> Data shown:
----
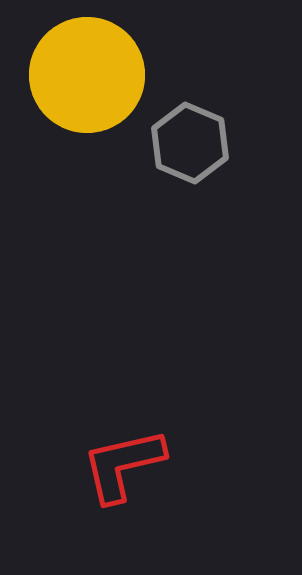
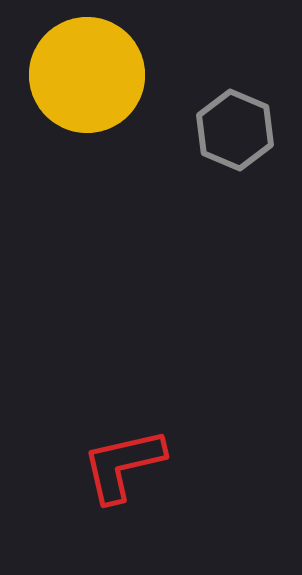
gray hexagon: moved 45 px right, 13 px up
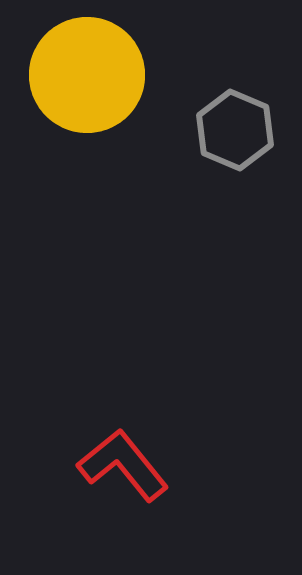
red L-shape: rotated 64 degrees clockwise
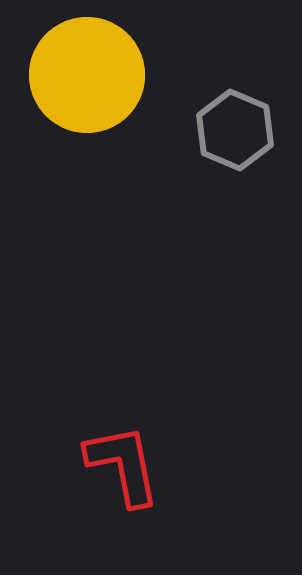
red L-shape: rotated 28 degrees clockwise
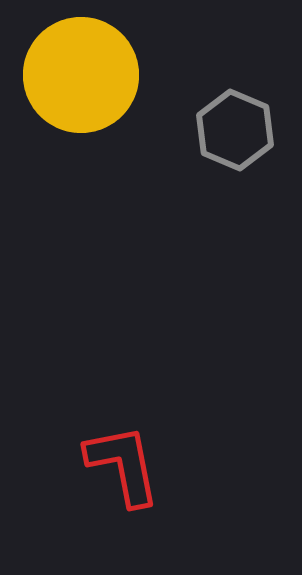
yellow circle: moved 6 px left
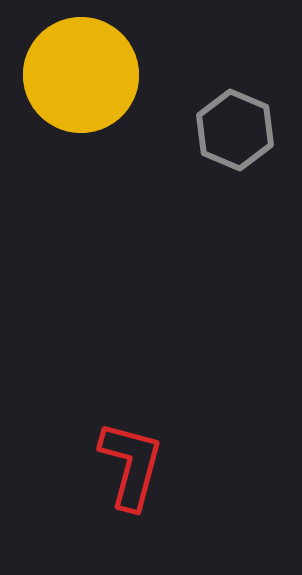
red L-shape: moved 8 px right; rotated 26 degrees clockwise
----
Please quote every text line in the items above word for word, leaving out the pictures.

gray hexagon: moved 45 px right, 13 px up
red L-shape: rotated 64 degrees clockwise
red L-shape: rotated 28 degrees clockwise
yellow circle: moved 6 px left
red L-shape: moved 8 px right; rotated 26 degrees clockwise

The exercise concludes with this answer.